▸ Exercise details
Output every record again so that it matches the original word for word.

(Extracted records)
------------------------
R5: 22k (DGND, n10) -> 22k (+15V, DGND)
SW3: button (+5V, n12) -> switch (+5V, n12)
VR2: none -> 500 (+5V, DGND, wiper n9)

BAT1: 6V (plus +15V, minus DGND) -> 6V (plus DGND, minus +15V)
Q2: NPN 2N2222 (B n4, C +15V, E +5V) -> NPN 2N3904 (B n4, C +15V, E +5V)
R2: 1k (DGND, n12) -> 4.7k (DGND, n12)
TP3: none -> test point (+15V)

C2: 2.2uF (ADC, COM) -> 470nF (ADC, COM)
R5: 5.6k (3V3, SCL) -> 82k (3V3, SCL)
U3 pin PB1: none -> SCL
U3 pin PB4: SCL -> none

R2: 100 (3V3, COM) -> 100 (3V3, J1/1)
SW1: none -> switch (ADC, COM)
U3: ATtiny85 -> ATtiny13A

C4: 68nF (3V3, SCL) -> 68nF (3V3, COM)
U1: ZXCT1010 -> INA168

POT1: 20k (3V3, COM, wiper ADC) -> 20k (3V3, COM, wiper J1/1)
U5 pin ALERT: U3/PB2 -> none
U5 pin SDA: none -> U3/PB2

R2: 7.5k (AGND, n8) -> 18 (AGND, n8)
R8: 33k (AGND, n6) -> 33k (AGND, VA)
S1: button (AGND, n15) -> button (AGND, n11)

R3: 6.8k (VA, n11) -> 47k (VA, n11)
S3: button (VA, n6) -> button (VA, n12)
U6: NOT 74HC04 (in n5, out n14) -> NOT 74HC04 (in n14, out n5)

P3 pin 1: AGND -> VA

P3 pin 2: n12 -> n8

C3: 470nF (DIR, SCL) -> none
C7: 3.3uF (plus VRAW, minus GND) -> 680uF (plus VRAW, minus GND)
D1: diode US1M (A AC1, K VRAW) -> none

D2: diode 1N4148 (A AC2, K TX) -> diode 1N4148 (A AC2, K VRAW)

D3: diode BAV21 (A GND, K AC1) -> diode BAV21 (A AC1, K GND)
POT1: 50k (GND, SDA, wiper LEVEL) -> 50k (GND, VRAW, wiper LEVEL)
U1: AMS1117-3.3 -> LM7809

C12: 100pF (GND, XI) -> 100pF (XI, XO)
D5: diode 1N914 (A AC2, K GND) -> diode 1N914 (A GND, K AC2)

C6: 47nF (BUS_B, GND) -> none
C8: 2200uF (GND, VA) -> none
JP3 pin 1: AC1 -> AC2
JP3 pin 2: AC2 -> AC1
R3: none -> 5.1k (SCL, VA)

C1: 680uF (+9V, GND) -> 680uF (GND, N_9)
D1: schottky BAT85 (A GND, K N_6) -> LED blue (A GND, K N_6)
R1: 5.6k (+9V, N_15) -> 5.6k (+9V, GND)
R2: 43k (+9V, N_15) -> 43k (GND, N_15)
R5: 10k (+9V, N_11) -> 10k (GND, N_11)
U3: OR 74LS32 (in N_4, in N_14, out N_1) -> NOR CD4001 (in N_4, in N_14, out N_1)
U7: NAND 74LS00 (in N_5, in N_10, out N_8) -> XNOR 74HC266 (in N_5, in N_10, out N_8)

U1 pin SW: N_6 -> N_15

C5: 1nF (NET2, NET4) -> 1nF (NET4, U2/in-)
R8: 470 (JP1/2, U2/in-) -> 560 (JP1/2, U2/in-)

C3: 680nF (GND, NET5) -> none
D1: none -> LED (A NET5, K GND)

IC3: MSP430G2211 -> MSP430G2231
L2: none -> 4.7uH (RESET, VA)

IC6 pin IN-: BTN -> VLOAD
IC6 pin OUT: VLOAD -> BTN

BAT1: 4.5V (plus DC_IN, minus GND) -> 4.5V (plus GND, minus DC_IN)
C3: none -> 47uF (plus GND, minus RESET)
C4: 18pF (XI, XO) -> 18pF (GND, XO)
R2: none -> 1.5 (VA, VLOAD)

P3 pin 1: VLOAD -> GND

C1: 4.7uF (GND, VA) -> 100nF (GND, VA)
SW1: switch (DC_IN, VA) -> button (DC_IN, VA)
------------------------
▸ Result below
R5: 22k (DGND, n10) -> 22k (+15V, DGND)
SW3: button (+5V, n12) -> switch (+5V, n12)
VR2: none -> 500 (+5V, DGND, wiper n9)

BAT1: 6V (plus +15V, minus DGND) -> 6V (plus DGND, minus +15V)
Q2: NPN 2N2222 (B n4, C +15V, E +5V) -> NPN 2N3904 (B n4, C +15V, E +5V)
R2: 1k (DGND, n12) -> 4.7k (DGND, n12)
TP3: none -> test point (+15V)

C2: 2.2uF (ADC, COM) -> 470nF (ADC, COM)
R5: 5.6k (3V3, SCL) -> 82k (3V3, SCL)
U3 pin PB1: none -> SCL
U3 pin PB4: SCL -> none

R2: 100 (3V3, COM) -> 100 (3V3, J1/1)
SW1: none -> switch (ADC, COM)
U3: ATtiny85 -> ATtiny13A

C4: 68nF (3V3, SCL) -> 68nF (3V3, COM)
U1: ZXCT1010 -> INA168

POT1: 20k (3V3, COM, wiper ADC) -> 20k (3V3, COM, wiper J1/1)
U5 pin ALERT: U3/PB2 -> none
U5 pin SDA: none -> U3/PB2

R2: 7.5k (AGND, n8) -> 18 (AGND, n8)
R8: 33k (AGND, n6) -> 33k (AGND, VA)
S1: button (AGND, n15) -> button (AGND, n11)

R3: 6.8k (VA, n11) -> 47k (VA, n11)
S3: button (VA, n6) -> button (VA, n12)
U6: NOT 74HC04 (in n5, out n14) -> NOT 74HC04 (in n14, out n5)

P3 pin 1: AGND -> VA

P3 pin 2: n12 -> n8

C3: 470nF (DIR, SCL) -> none
C7: 3.3uF (plus VRAW, minus GND) -> 680uF (plus VRAW, minus GND)
D1: diode US1M (A AC1, K VRAW) -> none

D2: diode 1N4148 (A AC2, K TX) -> diode 1N4148 (A AC2, K VRAW)

D3: diode BAV21 (A GND, K AC1) -> diode BAV21 (A AC1, K GND)
POT1: 50k (GND, SDA, wiper LEVEL) -> 50k (GND, VRAW, wiper LEVEL)
U1: AMS1117-3.3 -> LM7809

C12: 100pF (GND, XI) -> 100pF (XI, XO)
D5: diode 1N914 (A AC2, K GND) -> diode 1N914 (A GND, K AC2)

C6: 47nF (BUS_B, GND) -> none
C8: 2200uF (GND, VA) -> none
JP3 pin 1: AC1 -> AC2
JP3 pin 2: AC2 -> AC1
R3: none -> 5.1k (SCL, VA)

C1: 680uF (+9V, GND) -> 680uF (GND, N_9)
D1: schottky BAT85 (A GND, K N_6) -> LED blue (A GND, K N_6)
R1: 5.6k (+9V, N_15) -> 5.6k (+9V, GND)
R2: 43k (+9V, N_15) -> 43k (GND, N_15)
R5: 10k (+9V, N_11) -> 10k (GND, N_11)
U3: OR 74LS32 (in N_4, in N_14, out N_1) -> NOR CD4001 (in N_4, in N_14, out N_1)
U7: NAND 74LS00 (in N_5, in N_10, out N_8) -> XNOR 74HC266 (in N_5, in N_10, out N_8)

U1 pin SW: N_6 -> N_15

C5: 1nF (NET2, NET4) -> 1nF (NET4, U2/in-)
R8: 470 (JP1/2, U2/in-) -> 560 (JP1/2, U2/in-)

C3: 680nF (GND, NET5) -> none
D1: none -> LED (A NET5, K GND)

IC3: MSP430G2211 -> MSP430G2231
L2: none -> 4.7uH (RESET, VA)

IC6 pin IN-: BTN -> VLOAD
IC6 pin OUT: VLOAD -> BTN

BAT1: 4.5V (plus DC_IN, minus GND) -> 4.5V (plus GND, minus DC_IN)
C3: none -> 47uF (plus GND, minus RESET)
C4: 18pF (XI, XO) -> 18pF (GND, XO)
R2: none -> 1.5 (VA, VLOAD)

P3 pin 1: VLOAD -> GND

C1: 4.7uF (GND, VA) -> 100nF (GND, VA)
SW1: switch (DC_IN, VA) -> button (DC_IN, VA)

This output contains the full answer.